• [Required work] Filter the data below for the string "LEDK" and copy each matching line.

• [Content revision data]
·····

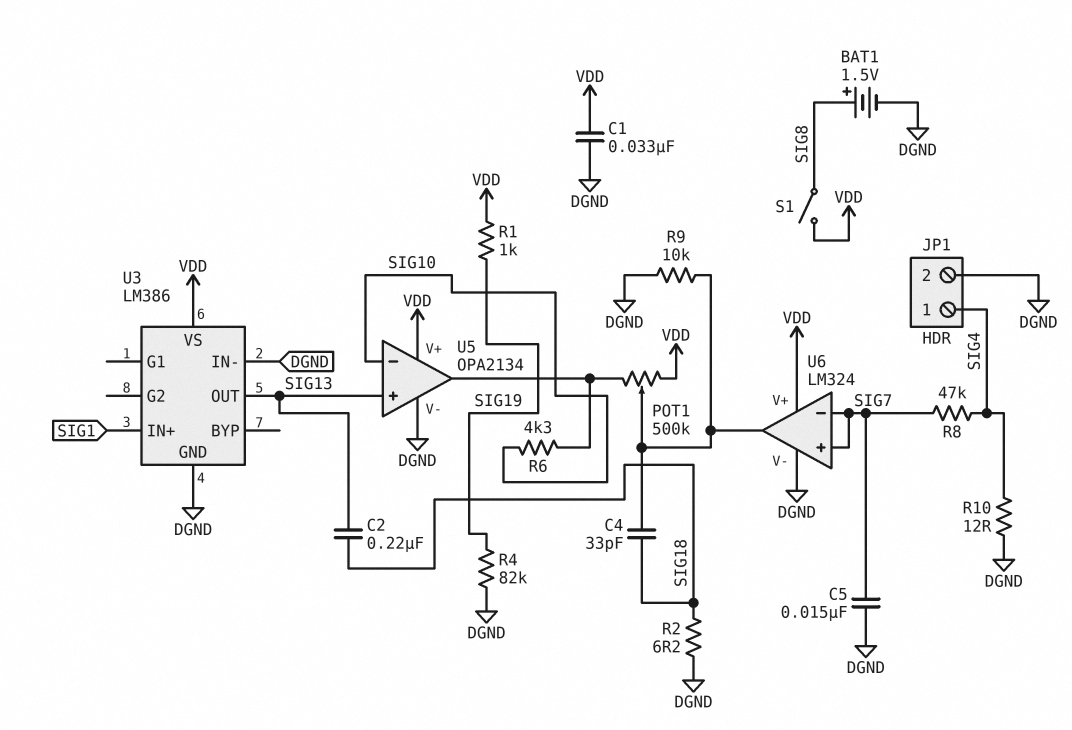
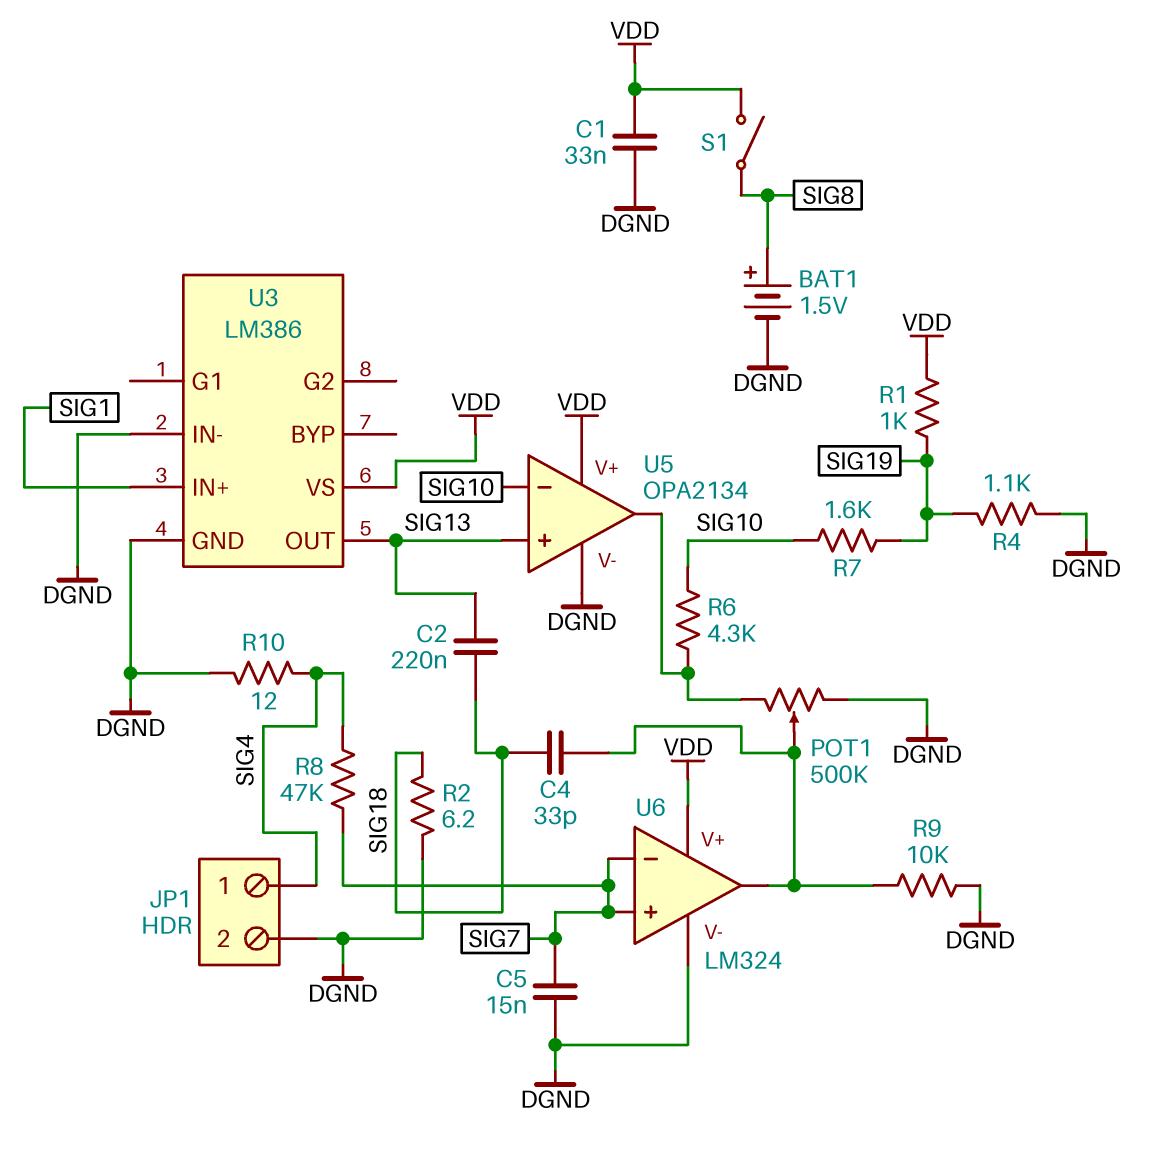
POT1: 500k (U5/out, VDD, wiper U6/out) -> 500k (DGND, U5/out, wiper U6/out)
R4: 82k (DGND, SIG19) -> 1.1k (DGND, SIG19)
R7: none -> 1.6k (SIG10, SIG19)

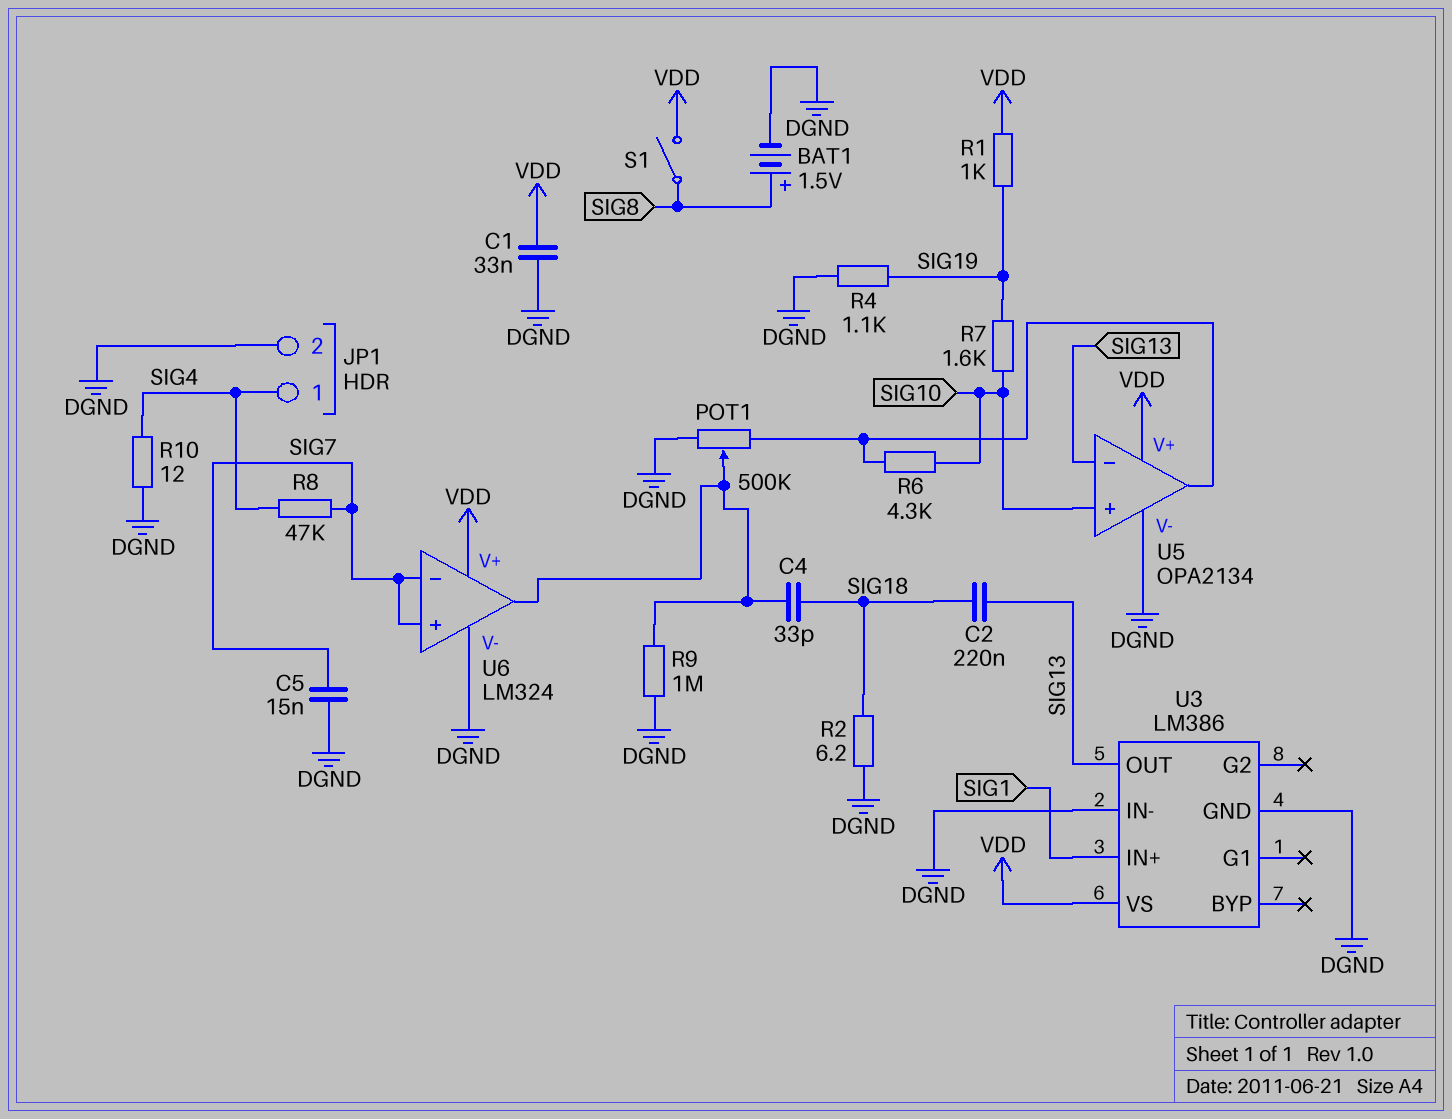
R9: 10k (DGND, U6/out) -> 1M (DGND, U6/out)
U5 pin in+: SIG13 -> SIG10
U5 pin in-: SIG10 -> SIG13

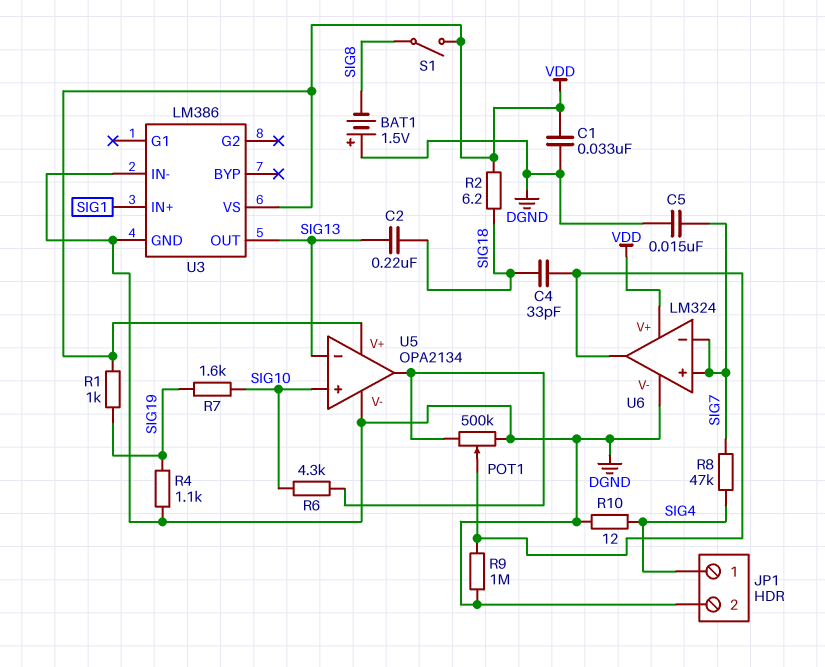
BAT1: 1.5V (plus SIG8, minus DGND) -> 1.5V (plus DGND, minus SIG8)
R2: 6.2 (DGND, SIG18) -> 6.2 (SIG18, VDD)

·····

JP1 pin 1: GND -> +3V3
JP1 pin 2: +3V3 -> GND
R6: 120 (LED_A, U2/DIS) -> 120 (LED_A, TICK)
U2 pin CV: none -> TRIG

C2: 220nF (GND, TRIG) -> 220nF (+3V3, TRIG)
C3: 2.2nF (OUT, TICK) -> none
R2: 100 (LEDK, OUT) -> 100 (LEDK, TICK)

·····

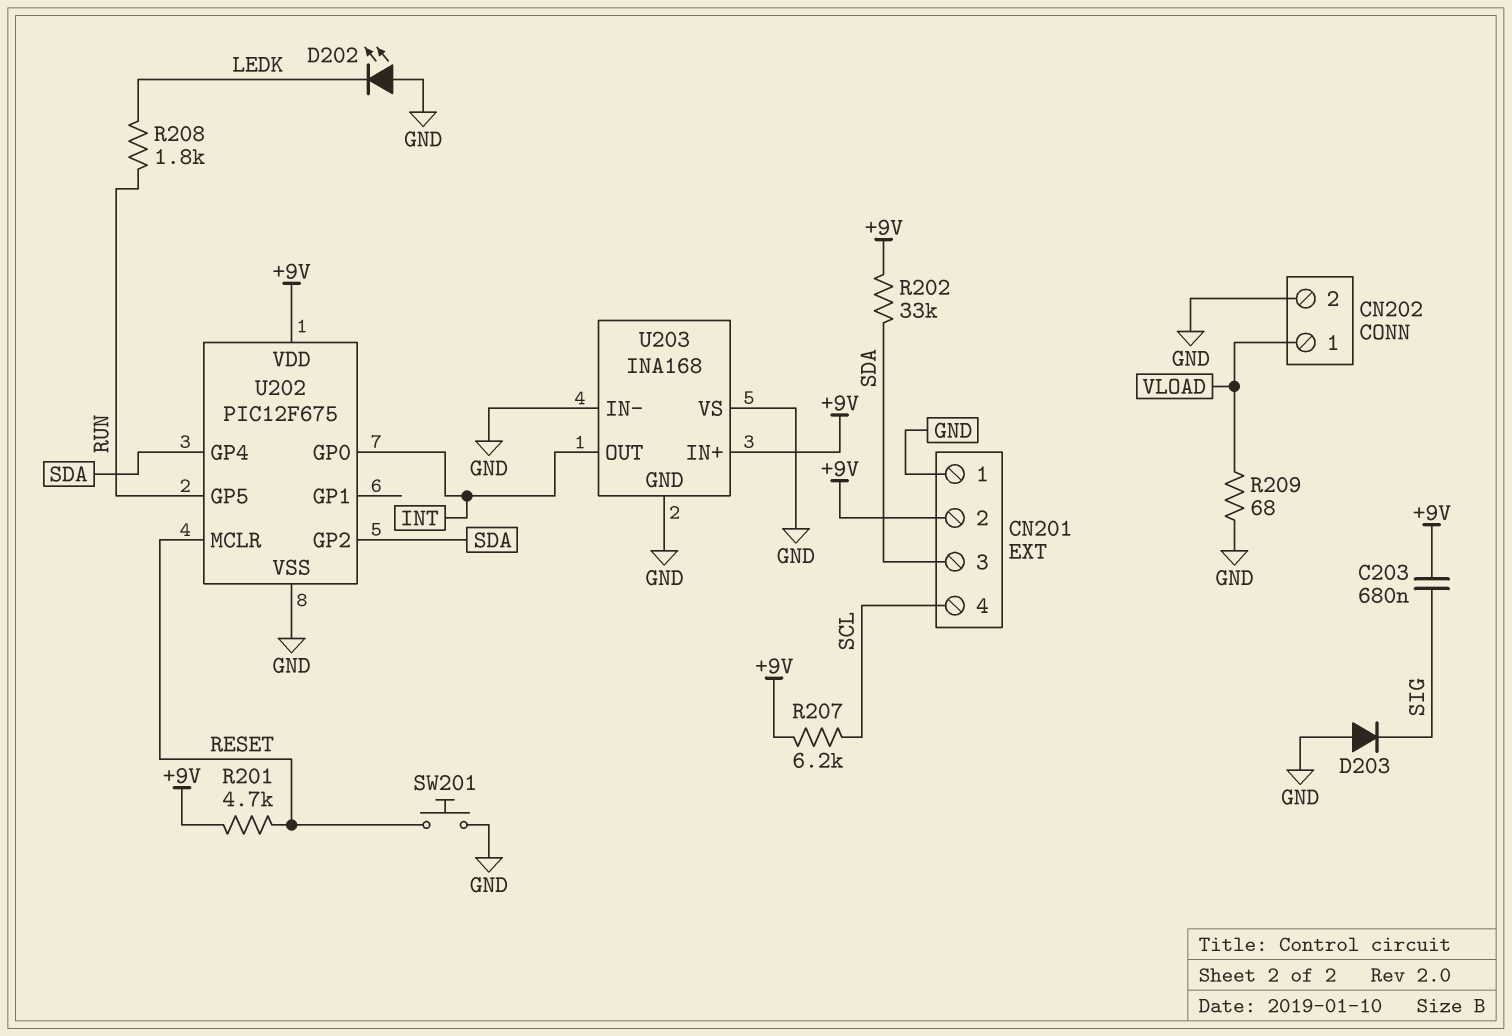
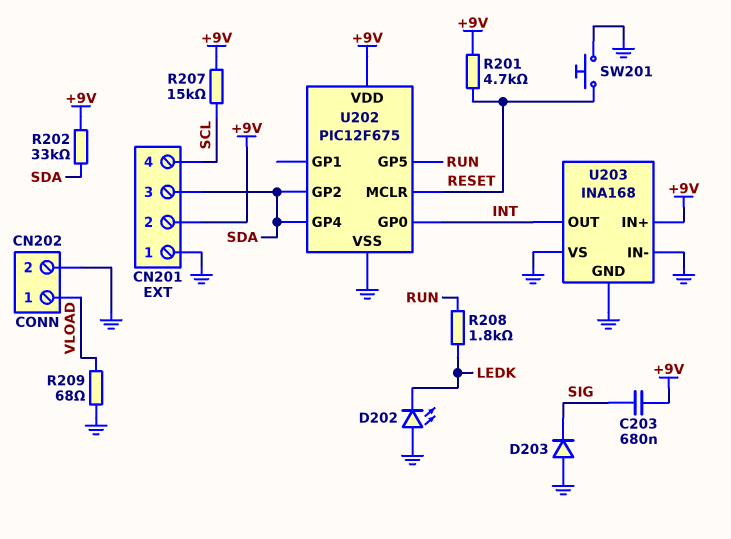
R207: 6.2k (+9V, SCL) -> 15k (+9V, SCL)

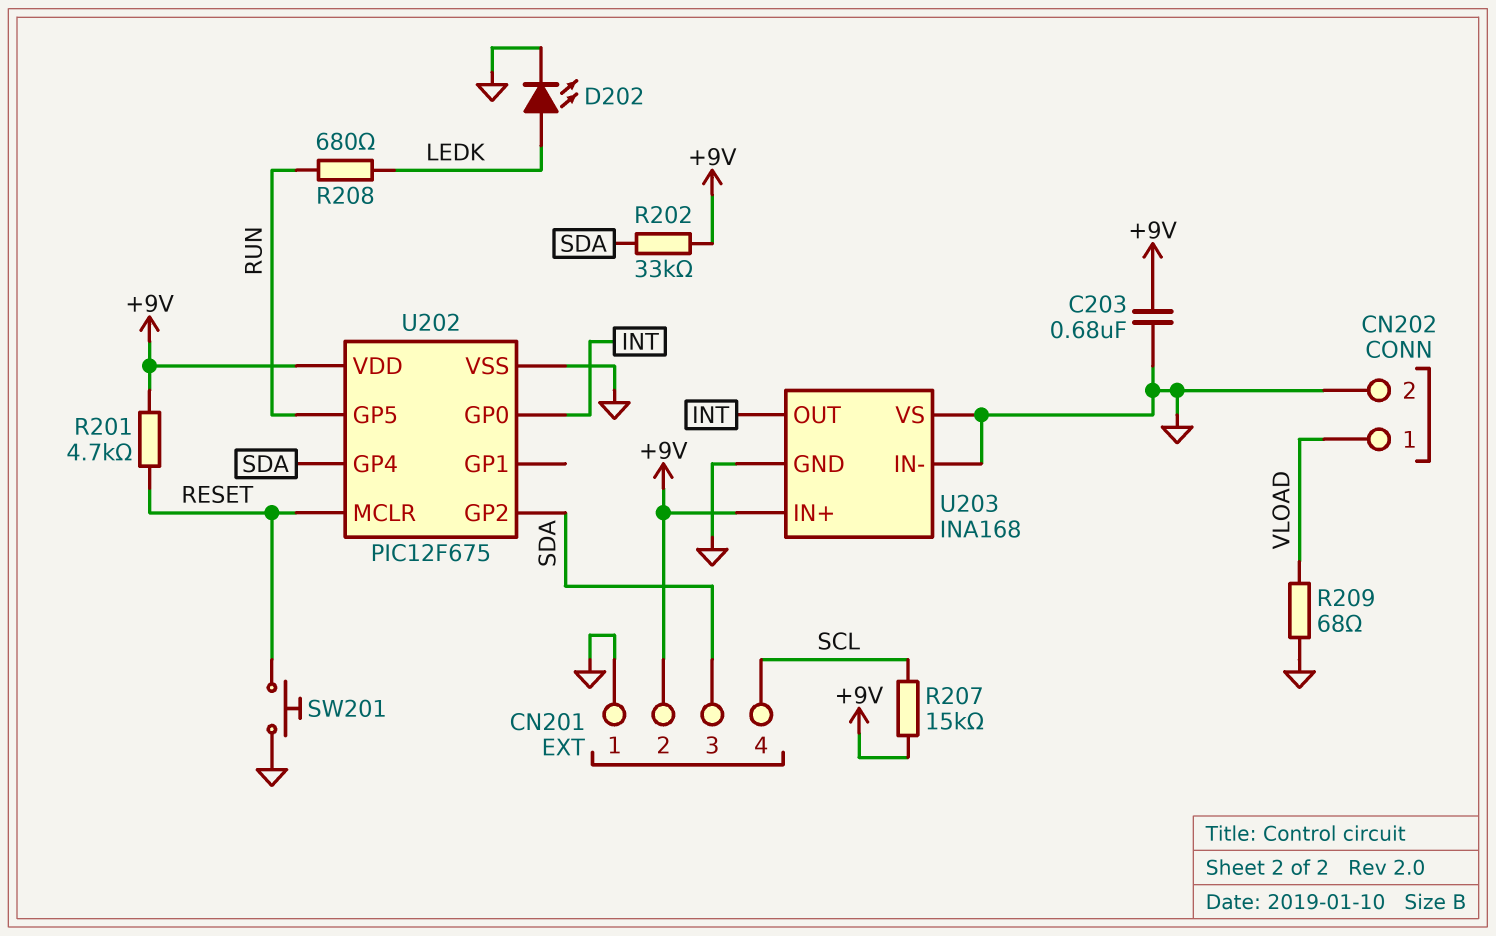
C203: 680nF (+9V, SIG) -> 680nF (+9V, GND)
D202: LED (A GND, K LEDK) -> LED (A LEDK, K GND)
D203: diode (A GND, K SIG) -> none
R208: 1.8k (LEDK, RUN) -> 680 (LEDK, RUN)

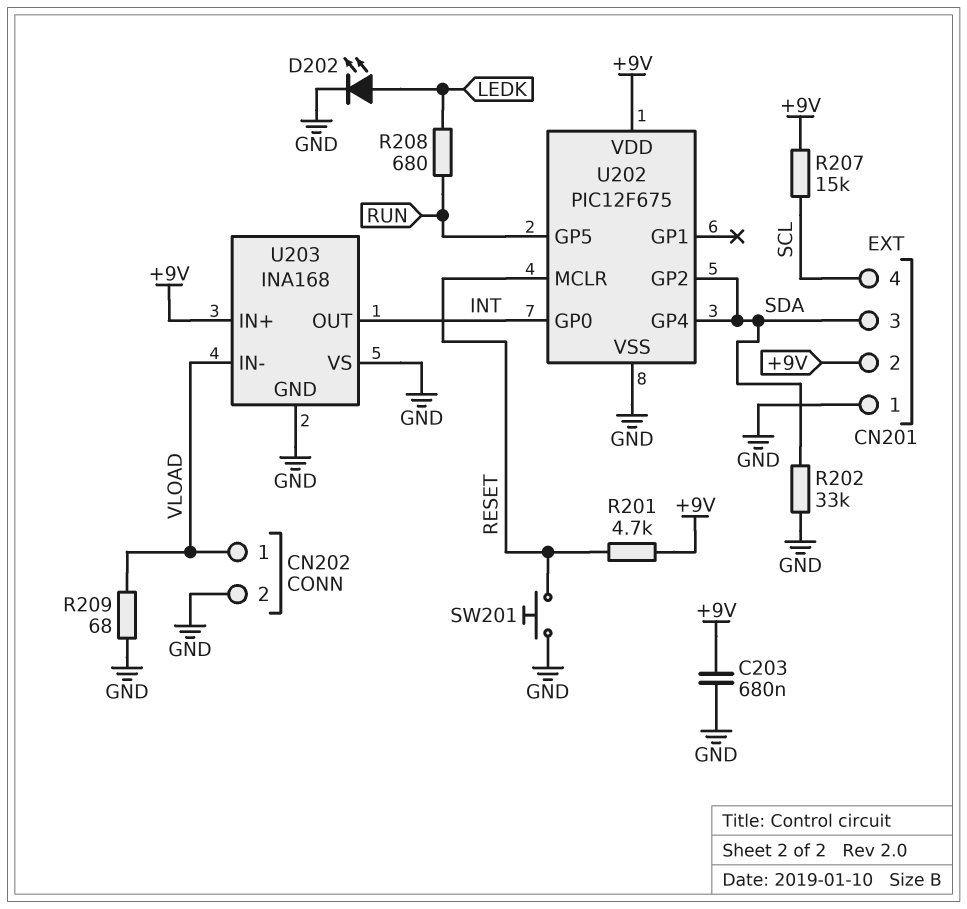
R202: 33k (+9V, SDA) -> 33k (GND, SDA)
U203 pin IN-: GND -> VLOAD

·····

• [Final answer]
R2: 100 (LEDK, OUT) -> 100 (LEDK, TICK)
D202: LED (A GND, K LEDK) -> LED (A LEDK, K GND)
R208: 1.8k (LEDK, RUN) -> 680 (LEDK, RUN)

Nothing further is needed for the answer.